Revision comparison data
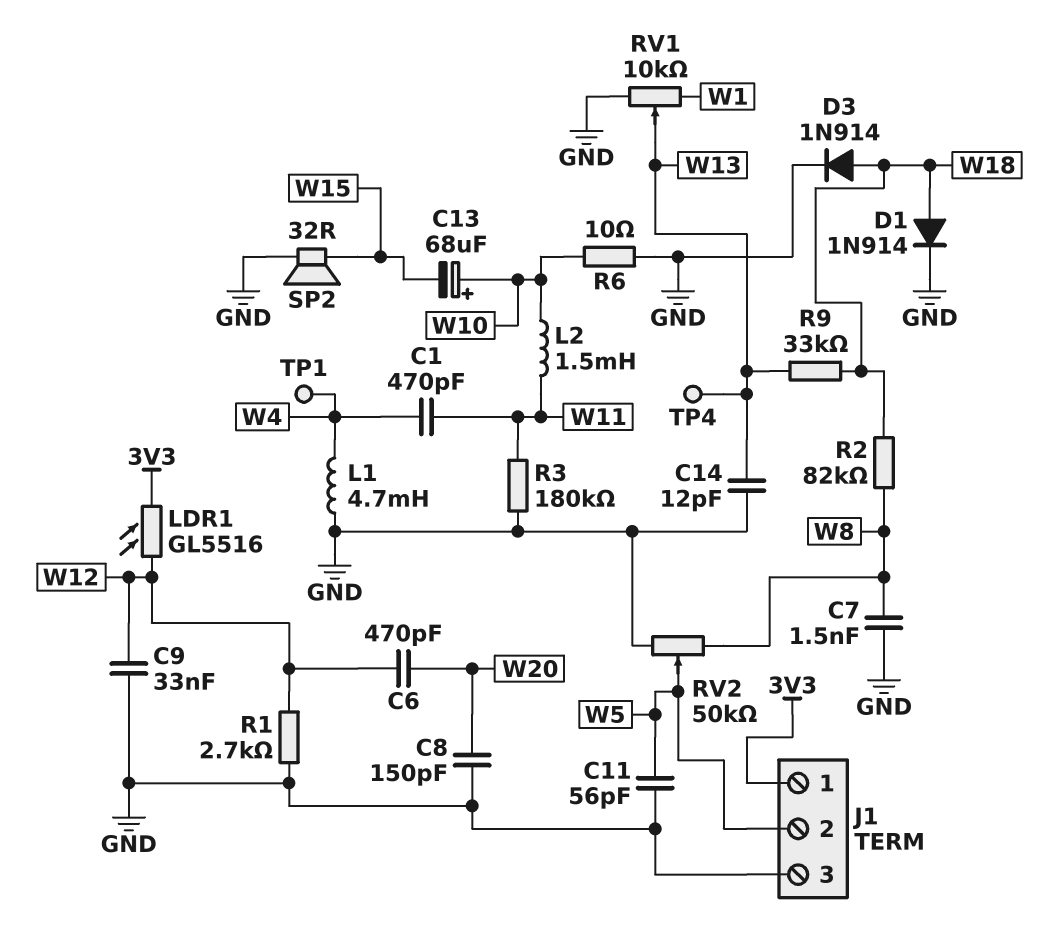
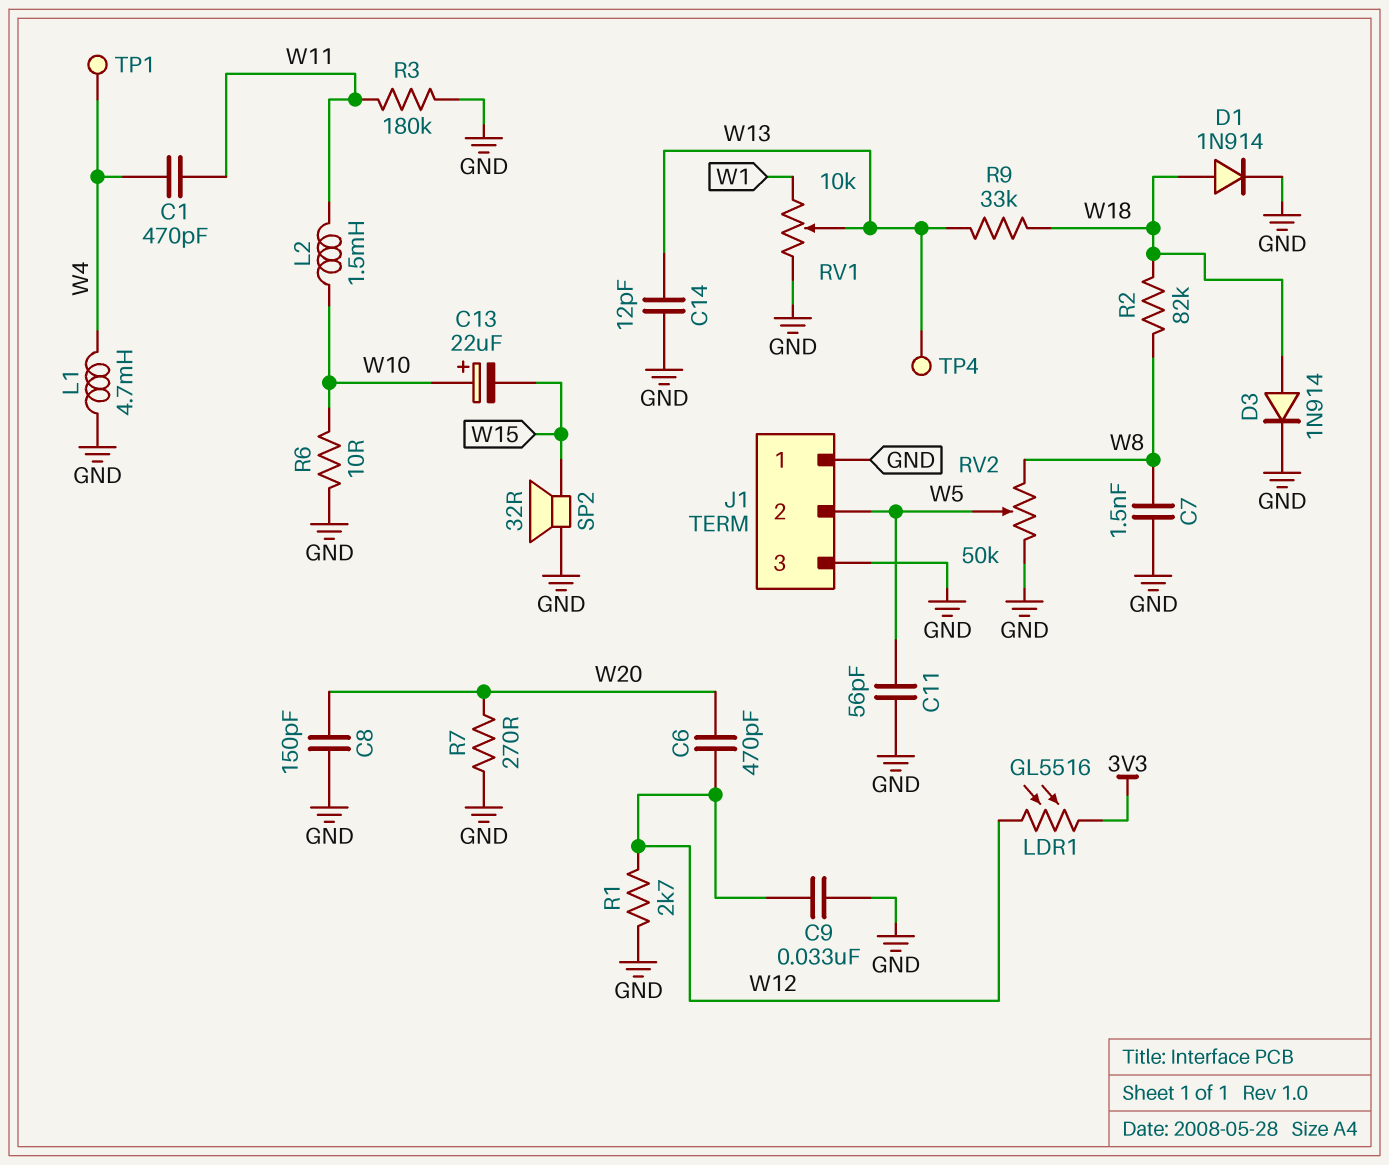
C13: 68uF (plus W10, minus W15) -> 22uF (plus W10, minus W15)
J1 pin 1: 3V3 -> GND
R7: none -> 270 (GND, W20)

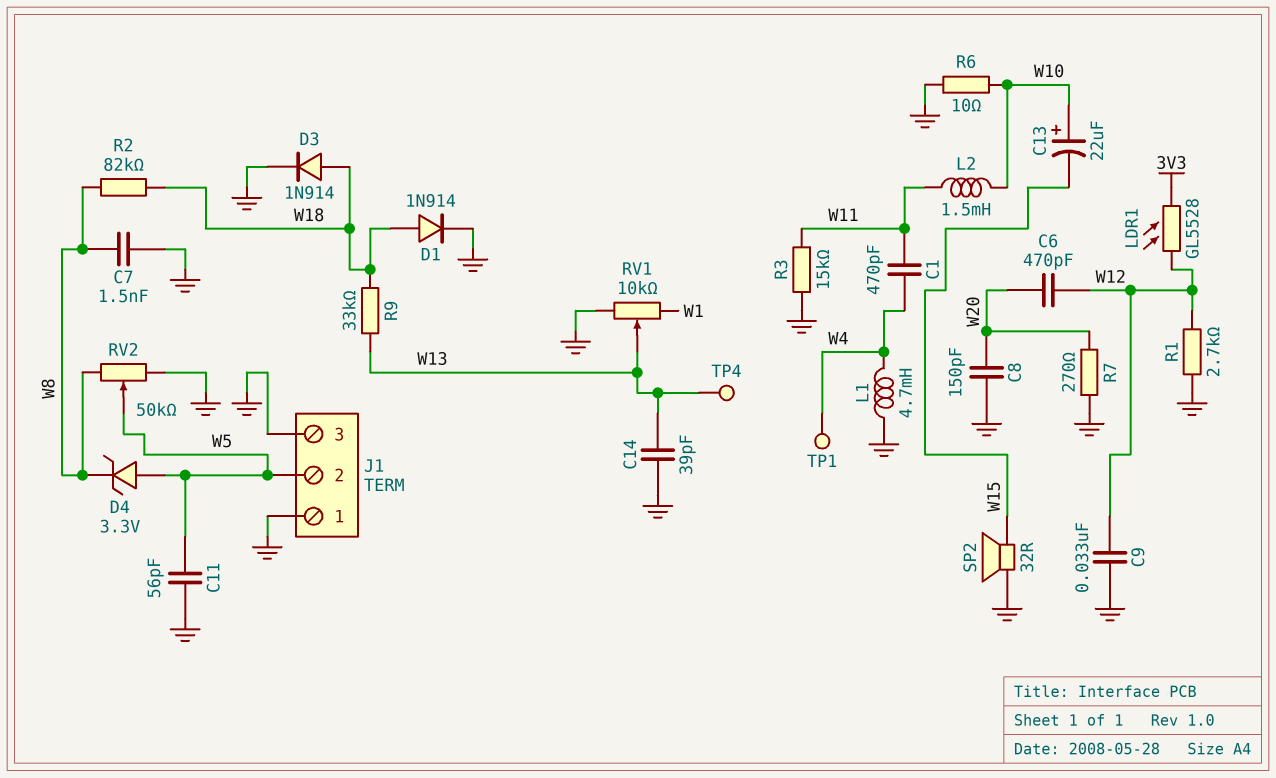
C14: 12pF (GND, W13) -> 39pF (GND, W13)
D4: none -> zener 3.3V (A W5, K W8)
LDR1: GL5516 (3V3, W12) -> GL5528 (3V3, W12)
R3: 180k (GND, W11) -> 15k (GND, W11)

**Problem to solve:** Write out every line above again exactly, with the pictures left out.

**Exercise result:**
C13: 68uF (plus W10, minus W15) -> 22uF (plus W10, minus W15)
J1 pin 1: 3V3 -> GND
R7: none -> 270 (GND, W20)

C14: 12pF (GND, W13) -> 39pF (GND, W13)
D4: none -> zener 3.3V (A W5, K W8)
LDR1: GL5516 (3V3, W12) -> GL5528 (3V3, W12)
R3: 180k (GND, W11) -> 15k (GND, W11)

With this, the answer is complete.